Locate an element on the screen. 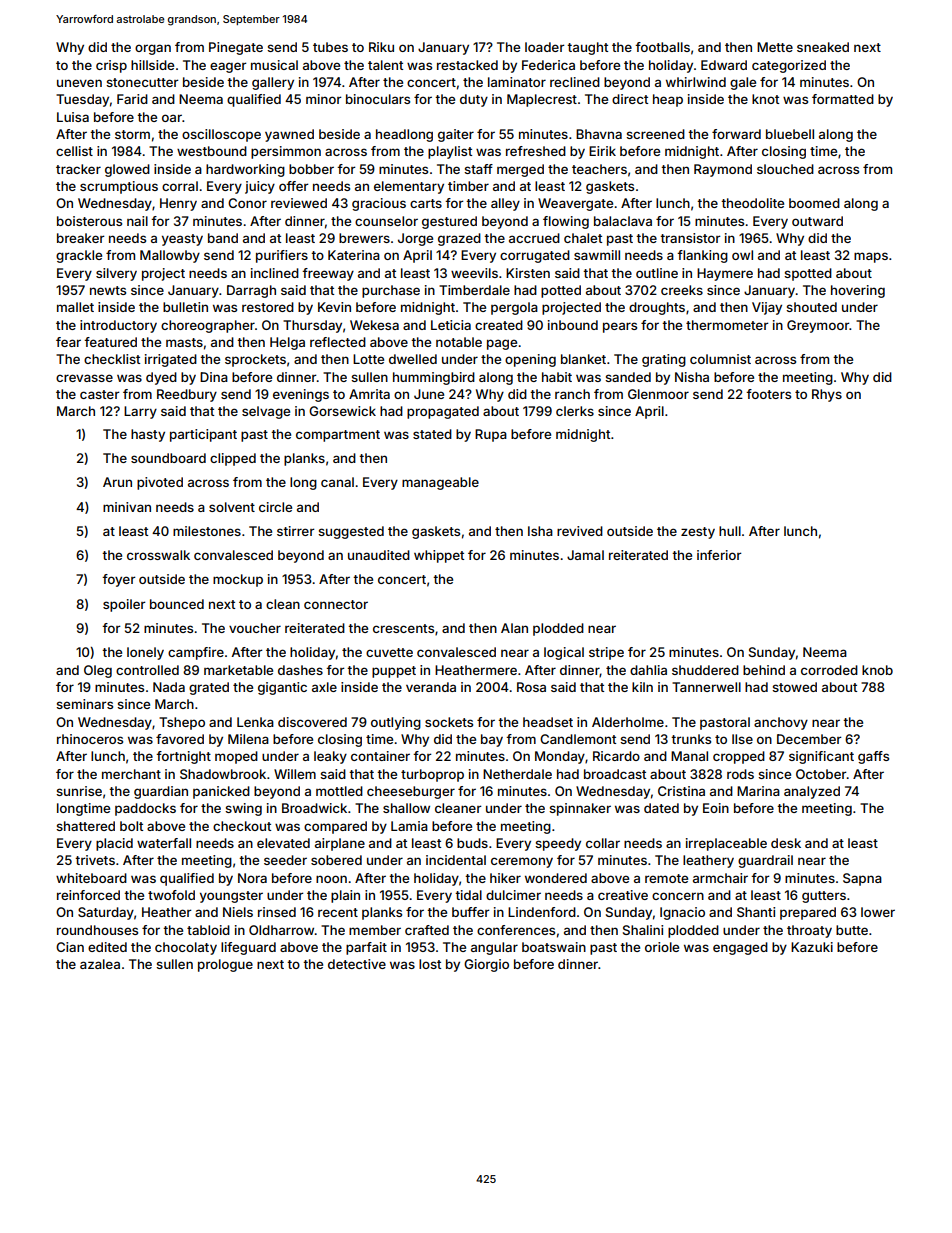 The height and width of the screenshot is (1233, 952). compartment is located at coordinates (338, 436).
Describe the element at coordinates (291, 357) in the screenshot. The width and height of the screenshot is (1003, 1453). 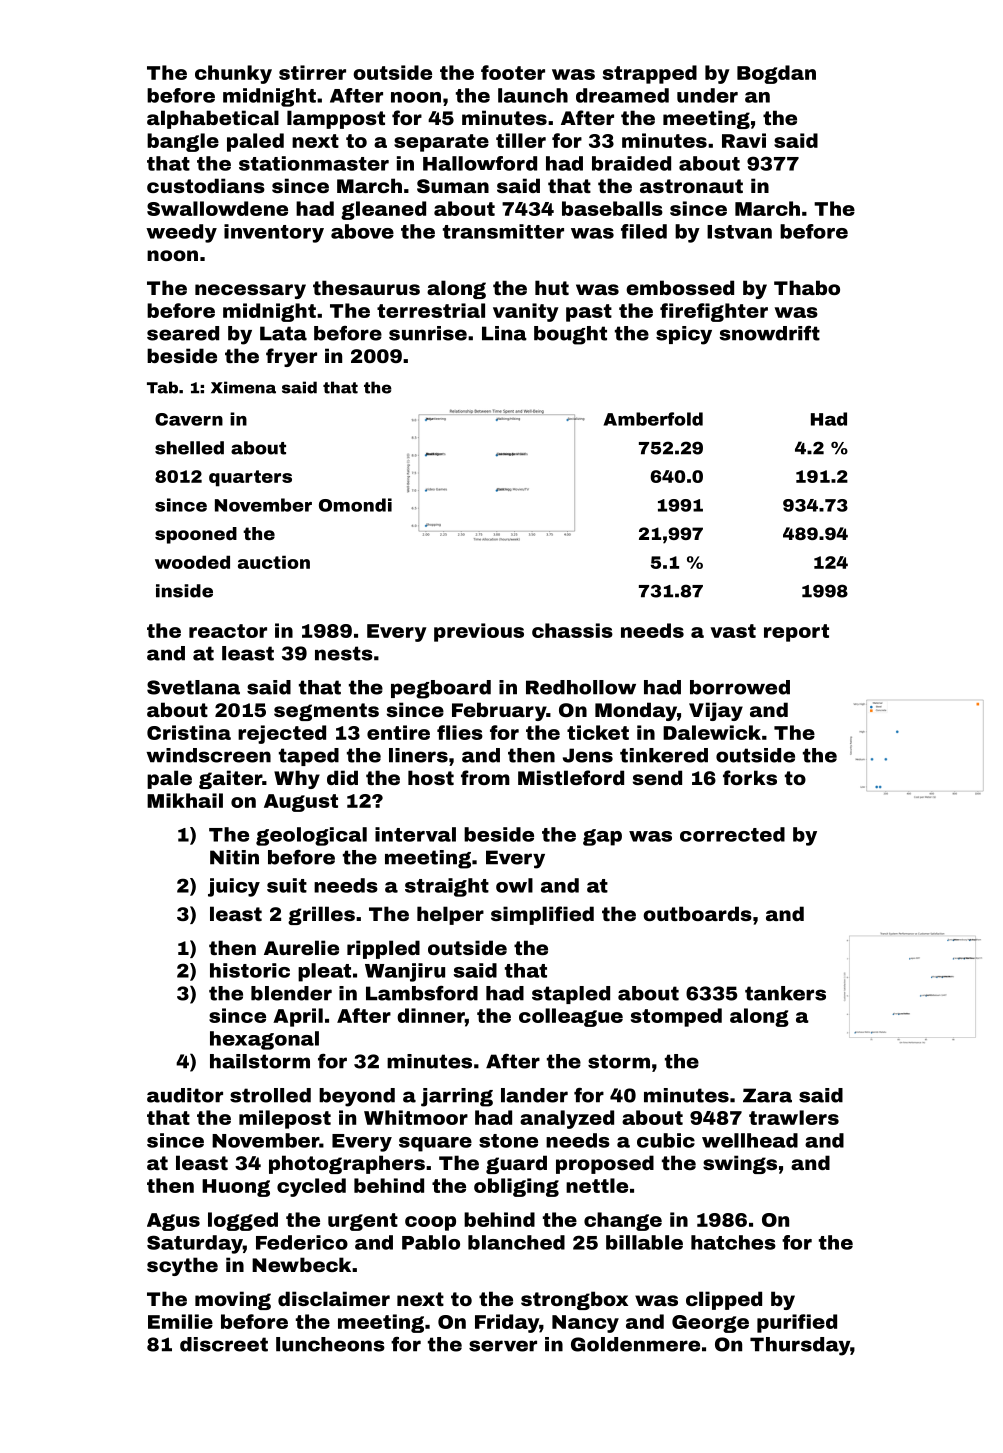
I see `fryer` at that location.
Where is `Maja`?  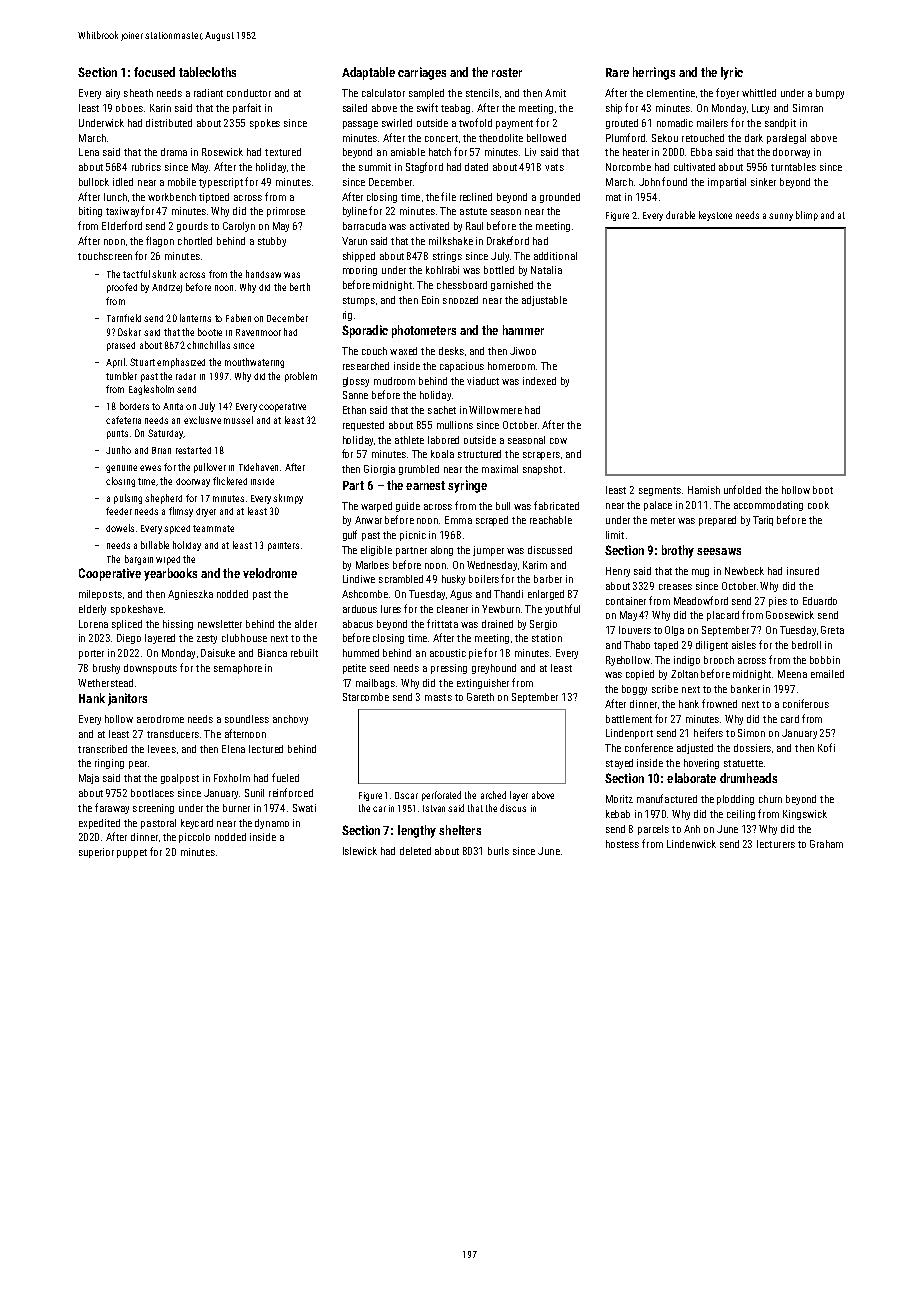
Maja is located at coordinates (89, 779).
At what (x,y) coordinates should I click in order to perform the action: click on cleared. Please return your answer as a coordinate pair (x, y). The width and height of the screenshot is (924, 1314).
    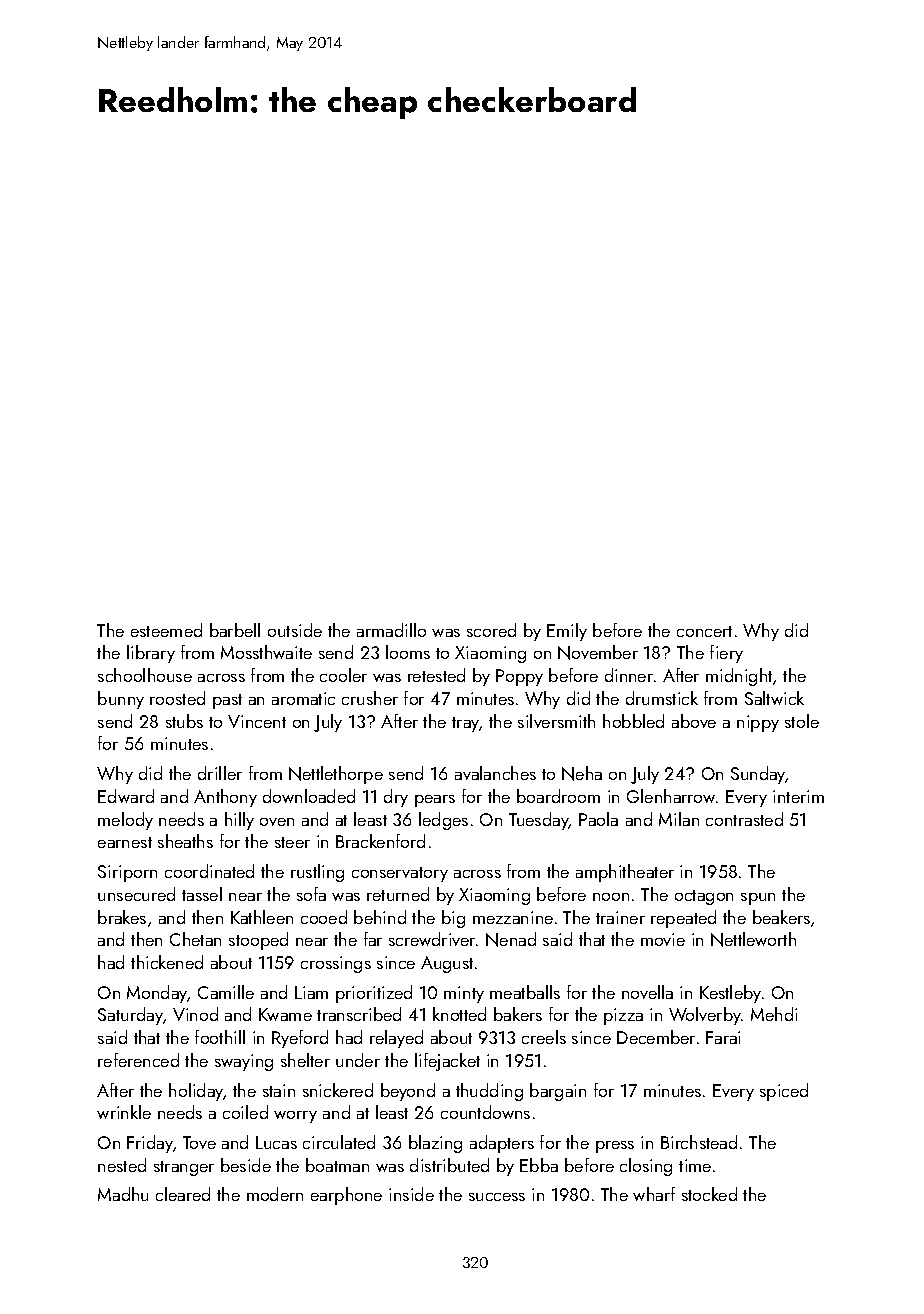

--

Rewrite the entries from the line containing "Describe the element" through the end of the entries, changing "screenshot" to "image" and leaving everything else the same. Leave the pictures out.

→ **Finished task**:
Describe the element at coordinates (291, 357) in the image. The width and height of the image is (1003, 1453). 
I see `fryer` at that location.
Where is `Maja`?  
Maja is located at coordinates (89, 779).
At what (x,y) coordinates should I click in order to perform the action: click on cleared. Please return your answer as a coordinate pair (x, y). The width and height of the image is (924, 1314).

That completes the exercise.